[The request]: Which lines in the rows below contain the string "numericTimeSignature"? Copy out each one.

====== Provided information

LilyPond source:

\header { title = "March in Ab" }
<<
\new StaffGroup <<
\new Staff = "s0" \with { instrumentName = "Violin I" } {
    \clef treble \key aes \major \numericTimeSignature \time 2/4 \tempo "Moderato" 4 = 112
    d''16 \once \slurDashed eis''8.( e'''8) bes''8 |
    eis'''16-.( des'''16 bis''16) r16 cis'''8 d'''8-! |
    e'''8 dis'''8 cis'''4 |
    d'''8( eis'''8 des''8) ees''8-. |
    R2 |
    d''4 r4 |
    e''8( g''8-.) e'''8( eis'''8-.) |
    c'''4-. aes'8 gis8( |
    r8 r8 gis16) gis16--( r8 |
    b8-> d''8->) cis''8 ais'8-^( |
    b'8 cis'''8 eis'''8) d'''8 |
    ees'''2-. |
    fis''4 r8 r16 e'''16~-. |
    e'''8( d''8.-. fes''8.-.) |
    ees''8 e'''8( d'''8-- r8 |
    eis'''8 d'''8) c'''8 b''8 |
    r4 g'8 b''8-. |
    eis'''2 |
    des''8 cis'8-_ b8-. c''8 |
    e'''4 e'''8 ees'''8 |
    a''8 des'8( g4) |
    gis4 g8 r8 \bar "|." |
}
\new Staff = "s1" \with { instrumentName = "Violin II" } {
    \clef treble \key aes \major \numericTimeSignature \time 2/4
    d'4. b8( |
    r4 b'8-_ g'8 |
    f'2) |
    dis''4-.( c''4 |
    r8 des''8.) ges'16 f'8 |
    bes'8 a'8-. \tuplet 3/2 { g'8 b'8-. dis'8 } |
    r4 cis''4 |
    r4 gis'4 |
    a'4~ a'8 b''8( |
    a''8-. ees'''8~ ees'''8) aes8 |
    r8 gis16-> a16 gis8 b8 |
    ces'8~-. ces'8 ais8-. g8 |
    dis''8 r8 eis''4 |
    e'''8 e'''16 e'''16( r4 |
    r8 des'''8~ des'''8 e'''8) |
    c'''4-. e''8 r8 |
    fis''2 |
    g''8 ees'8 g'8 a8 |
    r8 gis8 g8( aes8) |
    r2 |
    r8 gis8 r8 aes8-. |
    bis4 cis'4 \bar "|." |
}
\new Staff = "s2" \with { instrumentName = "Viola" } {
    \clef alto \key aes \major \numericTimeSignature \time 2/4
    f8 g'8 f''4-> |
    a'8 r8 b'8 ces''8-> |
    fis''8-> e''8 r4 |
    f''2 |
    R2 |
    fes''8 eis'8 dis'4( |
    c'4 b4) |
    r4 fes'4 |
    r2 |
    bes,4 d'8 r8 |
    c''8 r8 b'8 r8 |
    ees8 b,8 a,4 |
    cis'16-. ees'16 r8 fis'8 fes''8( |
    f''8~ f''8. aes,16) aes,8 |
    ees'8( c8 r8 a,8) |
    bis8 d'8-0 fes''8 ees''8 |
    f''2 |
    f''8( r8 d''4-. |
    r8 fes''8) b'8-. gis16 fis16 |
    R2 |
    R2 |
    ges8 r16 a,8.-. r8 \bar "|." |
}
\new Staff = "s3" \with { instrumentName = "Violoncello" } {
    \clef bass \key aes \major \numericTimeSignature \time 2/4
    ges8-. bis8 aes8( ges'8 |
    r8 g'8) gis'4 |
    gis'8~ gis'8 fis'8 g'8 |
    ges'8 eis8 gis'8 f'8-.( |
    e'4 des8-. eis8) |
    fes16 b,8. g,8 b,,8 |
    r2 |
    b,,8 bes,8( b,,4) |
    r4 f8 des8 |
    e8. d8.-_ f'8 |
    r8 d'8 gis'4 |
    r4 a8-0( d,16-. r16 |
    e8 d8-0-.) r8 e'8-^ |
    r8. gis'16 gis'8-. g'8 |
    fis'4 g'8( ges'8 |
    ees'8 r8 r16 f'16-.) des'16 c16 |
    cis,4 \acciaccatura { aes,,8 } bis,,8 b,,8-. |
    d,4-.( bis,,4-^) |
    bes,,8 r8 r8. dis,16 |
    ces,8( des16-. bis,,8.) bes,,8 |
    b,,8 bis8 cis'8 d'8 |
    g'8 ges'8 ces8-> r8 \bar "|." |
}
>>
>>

============

[Full output]:
    \clef treble \key aes \major \numericTimeSignature \time 2/4 \tempo "Moderato" 4 = 112
    \clef treble \key aes \major \numericTimeSignature \time 2/4
    \clef alto \key aes \major \numericTimeSignature \time 2/4
    \clef bass \key aes \major \numericTimeSignature \time 2/4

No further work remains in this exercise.